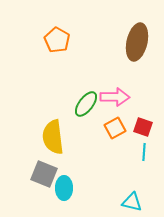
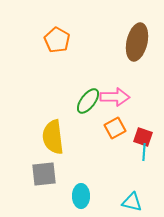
green ellipse: moved 2 px right, 3 px up
red square: moved 10 px down
gray square: rotated 28 degrees counterclockwise
cyan ellipse: moved 17 px right, 8 px down
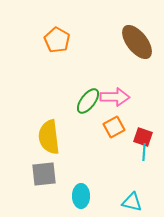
brown ellipse: rotated 51 degrees counterclockwise
orange square: moved 1 px left, 1 px up
yellow semicircle: moved 4 px left
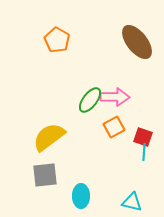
green ellipse: moved 2 px right, 1 px up
yellow semicircle: rotated 60 degrees clockwise
gray square: moved 1 px right, 1 px down
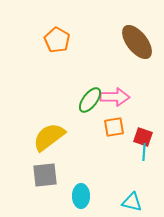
orange square: rotated 20 degrees clockwise
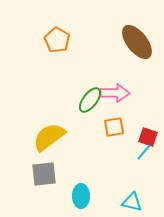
pink arrow: moved 4 px up
red square: moved 5 px right
cyan line: rotated 36 degrees clockwise
gray square: moved 1 px left, 1 px up
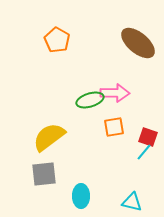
brown ellipse: moved 1 px right, 1 px down; rotated 12 degrees counterclockwise
green ellipse: rotated 36 degrees clockwise
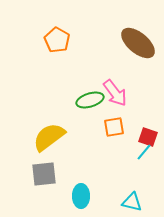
pink arrow: rotated 52 degrees clockwise
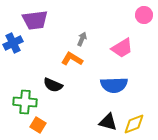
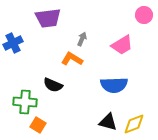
purple trapezoid: moved 13 px right, 2 px up
pink trapezoid: moved 3 px up
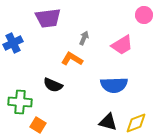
※ ※ ※
Please write out the lines of the records above again, switching every "ellipse" to "oval" and keeping everything else unchanged. Leave out the pictures.

#### EXERCISE ANSWER:
green oval: moved 2 px right, 3 px up
red square: moved 10 px down
gray square: rotated 28 degrees counterclockwise
cyan oval: moved 17 px right, 8 px down
brown oval: rotated 51 degrees counterclockwise
orange square: moved 1 px left, 1 px up
yellow semicircle: moved 4 px left
green oval: moved 2 px right, 1 px up
yellow semicircle: rotated 60 degrees clockwise
gray square: moved 1 px right, 1 px down
orange square: rotated 20 degrees clockwise
pink arrow: moved 4 px up
red square: moved 5 px right
cyan line: rotated 36 degrees clockwise
gray square: moved 1 px left, 1 px up
brown oval: moved 1 px right, 1 px down; rotated 12 degrees counterclockwise
green oval: rotated 36 degrees clockwise
pink arrow: rotated 52 degrees clockwise
purple trapezoid: moved 13 px right, 2 px up
pink trapezoid: moved 3 px up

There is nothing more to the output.